Object change descriptions:
*** Block opens ***
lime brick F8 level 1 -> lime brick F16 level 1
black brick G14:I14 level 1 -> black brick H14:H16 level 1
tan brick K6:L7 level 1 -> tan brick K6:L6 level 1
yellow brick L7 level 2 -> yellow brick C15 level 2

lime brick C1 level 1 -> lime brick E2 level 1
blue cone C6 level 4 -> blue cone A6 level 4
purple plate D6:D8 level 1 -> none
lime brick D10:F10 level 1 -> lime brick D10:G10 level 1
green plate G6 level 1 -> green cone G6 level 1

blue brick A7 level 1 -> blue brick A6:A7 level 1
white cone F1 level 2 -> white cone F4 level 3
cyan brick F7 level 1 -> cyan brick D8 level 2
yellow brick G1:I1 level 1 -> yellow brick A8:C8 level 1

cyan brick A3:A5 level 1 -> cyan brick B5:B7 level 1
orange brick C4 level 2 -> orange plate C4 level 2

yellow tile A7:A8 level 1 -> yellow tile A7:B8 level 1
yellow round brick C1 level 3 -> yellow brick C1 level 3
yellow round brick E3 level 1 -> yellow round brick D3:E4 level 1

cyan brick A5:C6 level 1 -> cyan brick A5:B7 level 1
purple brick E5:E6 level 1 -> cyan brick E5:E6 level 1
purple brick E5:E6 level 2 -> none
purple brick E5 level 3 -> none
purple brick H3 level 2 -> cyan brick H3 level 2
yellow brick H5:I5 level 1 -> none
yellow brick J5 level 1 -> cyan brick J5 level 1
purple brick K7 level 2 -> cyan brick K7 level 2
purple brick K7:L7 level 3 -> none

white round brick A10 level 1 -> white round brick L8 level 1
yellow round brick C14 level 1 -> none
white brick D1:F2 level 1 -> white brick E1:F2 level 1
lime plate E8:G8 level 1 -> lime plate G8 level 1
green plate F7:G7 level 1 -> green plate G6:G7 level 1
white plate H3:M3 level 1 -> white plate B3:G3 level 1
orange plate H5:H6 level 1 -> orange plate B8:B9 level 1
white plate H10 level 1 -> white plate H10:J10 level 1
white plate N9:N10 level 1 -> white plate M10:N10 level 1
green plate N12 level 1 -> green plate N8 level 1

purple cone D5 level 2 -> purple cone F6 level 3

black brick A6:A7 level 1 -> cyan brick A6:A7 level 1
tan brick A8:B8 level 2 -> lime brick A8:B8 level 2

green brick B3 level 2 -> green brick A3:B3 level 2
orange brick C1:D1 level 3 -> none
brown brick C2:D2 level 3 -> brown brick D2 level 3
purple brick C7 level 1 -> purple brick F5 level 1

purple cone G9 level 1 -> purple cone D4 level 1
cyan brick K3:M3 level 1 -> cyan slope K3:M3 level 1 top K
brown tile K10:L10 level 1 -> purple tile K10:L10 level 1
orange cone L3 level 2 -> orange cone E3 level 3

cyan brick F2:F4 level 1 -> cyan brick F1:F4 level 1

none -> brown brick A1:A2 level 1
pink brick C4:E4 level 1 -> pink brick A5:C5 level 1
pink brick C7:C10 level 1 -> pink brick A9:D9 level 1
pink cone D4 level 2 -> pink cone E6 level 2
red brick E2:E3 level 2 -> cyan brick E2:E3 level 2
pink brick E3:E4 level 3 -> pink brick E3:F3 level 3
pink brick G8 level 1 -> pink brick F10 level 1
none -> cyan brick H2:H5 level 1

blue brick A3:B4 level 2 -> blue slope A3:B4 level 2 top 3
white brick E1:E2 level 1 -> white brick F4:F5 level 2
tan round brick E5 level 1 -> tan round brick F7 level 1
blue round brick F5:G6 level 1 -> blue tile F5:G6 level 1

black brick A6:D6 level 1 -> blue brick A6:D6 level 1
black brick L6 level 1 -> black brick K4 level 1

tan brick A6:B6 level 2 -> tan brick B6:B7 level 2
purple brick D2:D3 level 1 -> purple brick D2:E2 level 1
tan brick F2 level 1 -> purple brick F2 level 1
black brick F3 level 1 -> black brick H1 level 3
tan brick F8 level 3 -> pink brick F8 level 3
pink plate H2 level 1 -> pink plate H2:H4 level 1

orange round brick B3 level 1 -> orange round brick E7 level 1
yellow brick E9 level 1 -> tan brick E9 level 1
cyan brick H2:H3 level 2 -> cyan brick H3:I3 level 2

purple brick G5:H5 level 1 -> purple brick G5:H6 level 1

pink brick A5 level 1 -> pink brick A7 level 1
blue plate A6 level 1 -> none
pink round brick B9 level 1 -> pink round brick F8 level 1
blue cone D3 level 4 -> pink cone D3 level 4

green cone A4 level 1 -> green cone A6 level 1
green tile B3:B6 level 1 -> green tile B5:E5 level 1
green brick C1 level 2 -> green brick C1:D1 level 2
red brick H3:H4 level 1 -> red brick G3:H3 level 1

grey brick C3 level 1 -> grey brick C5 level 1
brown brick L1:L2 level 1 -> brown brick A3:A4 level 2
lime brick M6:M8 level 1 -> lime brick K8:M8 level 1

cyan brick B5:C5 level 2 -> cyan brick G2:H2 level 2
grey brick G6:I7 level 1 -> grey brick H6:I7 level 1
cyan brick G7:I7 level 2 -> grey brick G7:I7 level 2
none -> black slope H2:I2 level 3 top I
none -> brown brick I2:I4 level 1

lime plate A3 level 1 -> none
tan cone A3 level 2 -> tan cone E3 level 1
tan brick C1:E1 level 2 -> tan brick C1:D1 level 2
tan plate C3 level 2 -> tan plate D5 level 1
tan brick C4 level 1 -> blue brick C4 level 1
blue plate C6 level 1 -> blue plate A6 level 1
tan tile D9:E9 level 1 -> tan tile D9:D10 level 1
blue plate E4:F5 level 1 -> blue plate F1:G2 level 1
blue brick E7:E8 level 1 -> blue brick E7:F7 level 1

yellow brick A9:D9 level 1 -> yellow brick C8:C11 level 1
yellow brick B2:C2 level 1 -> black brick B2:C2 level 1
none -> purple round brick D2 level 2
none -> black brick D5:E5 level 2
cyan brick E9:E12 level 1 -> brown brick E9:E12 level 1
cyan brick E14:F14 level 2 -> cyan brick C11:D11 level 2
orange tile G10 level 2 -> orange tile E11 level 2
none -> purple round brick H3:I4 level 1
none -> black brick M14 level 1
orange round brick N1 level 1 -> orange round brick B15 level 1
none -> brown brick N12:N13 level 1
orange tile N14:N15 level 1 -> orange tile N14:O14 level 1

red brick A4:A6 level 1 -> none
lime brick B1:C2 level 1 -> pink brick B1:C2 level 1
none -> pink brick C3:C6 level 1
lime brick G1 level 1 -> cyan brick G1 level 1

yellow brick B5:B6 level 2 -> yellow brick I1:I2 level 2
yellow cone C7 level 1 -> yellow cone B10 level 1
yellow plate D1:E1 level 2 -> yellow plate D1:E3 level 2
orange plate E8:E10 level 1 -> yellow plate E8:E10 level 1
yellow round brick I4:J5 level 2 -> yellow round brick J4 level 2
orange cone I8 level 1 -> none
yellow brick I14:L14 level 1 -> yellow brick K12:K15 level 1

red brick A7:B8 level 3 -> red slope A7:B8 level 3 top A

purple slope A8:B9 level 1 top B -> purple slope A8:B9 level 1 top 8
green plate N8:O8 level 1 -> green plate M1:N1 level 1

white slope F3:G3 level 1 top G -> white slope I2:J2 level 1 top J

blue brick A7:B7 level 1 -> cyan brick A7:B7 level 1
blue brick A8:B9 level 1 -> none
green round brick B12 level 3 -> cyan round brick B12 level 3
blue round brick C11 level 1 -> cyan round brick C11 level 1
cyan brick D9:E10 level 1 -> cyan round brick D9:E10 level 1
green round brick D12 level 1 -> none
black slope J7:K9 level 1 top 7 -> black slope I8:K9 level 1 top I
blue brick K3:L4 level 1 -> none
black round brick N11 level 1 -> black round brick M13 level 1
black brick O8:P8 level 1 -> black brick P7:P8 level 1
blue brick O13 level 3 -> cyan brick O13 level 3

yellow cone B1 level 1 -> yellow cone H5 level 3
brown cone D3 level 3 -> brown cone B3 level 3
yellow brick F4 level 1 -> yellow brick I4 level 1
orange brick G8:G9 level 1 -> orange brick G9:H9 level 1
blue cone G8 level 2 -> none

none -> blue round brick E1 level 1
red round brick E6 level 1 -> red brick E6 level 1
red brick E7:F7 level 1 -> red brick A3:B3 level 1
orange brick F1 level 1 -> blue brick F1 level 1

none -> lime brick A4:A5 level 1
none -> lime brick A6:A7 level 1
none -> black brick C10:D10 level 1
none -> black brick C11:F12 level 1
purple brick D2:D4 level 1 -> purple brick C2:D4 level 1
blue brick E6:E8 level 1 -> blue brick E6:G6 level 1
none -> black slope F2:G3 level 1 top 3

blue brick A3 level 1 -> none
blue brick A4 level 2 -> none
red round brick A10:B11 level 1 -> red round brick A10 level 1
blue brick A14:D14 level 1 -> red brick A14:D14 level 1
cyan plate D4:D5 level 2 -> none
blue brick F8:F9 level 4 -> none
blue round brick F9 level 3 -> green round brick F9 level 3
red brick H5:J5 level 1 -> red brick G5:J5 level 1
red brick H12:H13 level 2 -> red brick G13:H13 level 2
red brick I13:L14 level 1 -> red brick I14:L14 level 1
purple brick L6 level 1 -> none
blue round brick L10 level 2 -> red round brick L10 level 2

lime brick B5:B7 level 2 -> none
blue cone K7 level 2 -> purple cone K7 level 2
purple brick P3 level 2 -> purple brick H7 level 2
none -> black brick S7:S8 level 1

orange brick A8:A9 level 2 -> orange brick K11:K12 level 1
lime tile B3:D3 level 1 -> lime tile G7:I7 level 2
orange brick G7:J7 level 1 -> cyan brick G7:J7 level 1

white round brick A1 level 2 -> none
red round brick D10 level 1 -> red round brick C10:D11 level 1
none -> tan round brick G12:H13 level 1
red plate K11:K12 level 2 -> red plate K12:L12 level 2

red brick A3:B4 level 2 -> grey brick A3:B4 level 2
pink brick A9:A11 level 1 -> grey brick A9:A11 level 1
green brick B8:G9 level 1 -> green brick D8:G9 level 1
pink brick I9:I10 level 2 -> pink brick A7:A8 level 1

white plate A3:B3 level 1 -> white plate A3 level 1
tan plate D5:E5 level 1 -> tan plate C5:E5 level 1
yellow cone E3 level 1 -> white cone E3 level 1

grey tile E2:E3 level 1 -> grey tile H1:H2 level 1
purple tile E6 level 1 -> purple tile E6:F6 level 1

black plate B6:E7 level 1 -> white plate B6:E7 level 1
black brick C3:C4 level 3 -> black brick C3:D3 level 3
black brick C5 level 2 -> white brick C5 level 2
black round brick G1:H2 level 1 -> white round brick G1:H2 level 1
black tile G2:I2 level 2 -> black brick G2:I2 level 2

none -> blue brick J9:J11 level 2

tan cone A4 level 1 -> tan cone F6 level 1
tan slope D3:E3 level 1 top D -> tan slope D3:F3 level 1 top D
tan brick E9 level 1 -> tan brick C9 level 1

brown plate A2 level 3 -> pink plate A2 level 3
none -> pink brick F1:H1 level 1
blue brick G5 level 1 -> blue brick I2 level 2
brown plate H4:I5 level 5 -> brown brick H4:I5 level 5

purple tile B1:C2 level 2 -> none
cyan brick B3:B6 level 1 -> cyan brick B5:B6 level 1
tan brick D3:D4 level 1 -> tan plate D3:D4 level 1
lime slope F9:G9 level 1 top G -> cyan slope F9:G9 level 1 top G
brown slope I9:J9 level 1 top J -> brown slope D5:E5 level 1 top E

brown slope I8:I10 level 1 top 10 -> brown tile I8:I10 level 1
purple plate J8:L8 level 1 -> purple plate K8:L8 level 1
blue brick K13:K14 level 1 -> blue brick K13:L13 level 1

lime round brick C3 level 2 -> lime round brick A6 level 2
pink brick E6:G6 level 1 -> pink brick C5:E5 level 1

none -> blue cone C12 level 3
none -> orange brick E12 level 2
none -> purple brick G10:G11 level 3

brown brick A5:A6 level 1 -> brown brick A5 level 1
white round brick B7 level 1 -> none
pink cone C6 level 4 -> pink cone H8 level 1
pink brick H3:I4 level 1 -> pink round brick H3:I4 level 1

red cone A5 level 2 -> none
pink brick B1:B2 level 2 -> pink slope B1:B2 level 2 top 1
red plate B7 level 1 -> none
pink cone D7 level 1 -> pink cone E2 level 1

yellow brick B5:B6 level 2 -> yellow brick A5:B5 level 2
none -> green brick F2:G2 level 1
*** Block closes ***
The answer must consist of every line from the entries above that contains the string "grey".

grey brick C3 level 1 -> grey brick C5 level 1
grey brick G6:I7 level 1 -> grey brick H6:I7 level 1
cyan brick G7:I7 level 2 -> grey brick G7:I7 level 2
red brick A3:B4 level 2 -> grey brick A3:B4 level 2
pink brick A9:A11 level 1 -> grey brick A9:A11 level 1
grey tile E2:E3 level 1 -> grey tile H1:H2 level 1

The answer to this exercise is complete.